* [AIM OF THE EXERCISE]: Copy out every line of this data exactly, from start to end.

A run of records:
------------------------------------
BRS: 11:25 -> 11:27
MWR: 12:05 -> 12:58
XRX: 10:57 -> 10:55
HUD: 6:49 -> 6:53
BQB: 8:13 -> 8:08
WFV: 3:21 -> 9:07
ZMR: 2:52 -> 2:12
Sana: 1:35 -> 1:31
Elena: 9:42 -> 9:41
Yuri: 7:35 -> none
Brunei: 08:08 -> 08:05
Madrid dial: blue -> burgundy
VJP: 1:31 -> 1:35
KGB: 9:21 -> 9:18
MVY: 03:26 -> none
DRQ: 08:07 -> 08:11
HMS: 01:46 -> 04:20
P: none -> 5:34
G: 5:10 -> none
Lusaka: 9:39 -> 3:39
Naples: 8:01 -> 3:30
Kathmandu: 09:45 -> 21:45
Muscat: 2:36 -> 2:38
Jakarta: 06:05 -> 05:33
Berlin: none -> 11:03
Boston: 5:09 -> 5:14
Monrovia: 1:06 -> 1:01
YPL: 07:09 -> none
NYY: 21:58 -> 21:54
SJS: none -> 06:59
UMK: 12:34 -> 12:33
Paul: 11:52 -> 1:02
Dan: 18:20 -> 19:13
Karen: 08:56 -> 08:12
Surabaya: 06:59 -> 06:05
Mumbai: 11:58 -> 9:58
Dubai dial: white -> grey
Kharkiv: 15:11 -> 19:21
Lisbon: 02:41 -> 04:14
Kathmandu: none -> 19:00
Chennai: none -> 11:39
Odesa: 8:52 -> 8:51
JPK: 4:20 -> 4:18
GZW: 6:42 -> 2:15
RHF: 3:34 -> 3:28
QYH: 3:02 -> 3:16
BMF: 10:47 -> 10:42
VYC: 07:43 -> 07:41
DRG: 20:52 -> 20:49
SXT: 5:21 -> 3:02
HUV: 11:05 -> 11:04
------------------------------------
* [FINISHED TASK]:
BRS: 11:25 -> 11:27
MWR: 12:05 -> 12:58
XRX: 10:57 -> 10:55
HUD: 6:49 -> 6:53
BQB: 8:13 -> 8:08
WFV: 3:21 -> 9:07
ZMR: 2:52 -> 2:12
Sana: 1:35 -> 1:31
Elena: 9:42 -> 9:41
Yuri: 7:35 -> none
Brunei: 08:08 -> 08:05
Madrid dial: blue -> burgundy
VJP: 1:31 -> 1:35
KGB: 9:21 -> 9:18
MVY: 03:26 -> none
DRQ: 08:07 -> 08:11
HMS: 01:46 -> 04:20
P: none -> 5:34
G: 5:10 -> none
Lusaka: 9:39 -> 3:39
Naples: 8:01 -> 3:30
Kathmandu: 09:45 -> 21:45
Muscat: 2:36 -> 2:38
Jakarta: 06:05 -> 05:33
Berlin: none -> 11:03
Boston: 5:09 -> 5:14
Monrovia: 1:06 -> 1:01
YPL: 07:09 -> none
NYY: 21:58 -> 21:54
SJS: none -> 06:59
UMK: 12:34 -> 12:33
Paul: 11:52 -> 1:02
Dan: 18:20 -> 19:13
Karen: 08:56 -> 08:12
Surabaya: 06:59 -> 06:05
Mumbai: 11:58 -> 9:58
Dubai dial: white -> grey
Kharkiv: 15:11 -> 19:21
Lisbon: 02:41 -> 04:14
Kathmandu: none -> 19:00
Chennai: none -> 11:39
Odesa: 8:52 -> 8:51
JPK: 4:20 -> 4:18
GZW: 6:42 -> 2:15
RHF: 3:34 -> 3:28
QYH: 3:02 -> 3:16
BMF: 10:47 -> 10:42
VYC: 07:43 -> 07:41
DRG: 20:52 -> 20:49
SXT: 5:21 -> 3:02
HUV: 11:05 -> 11:04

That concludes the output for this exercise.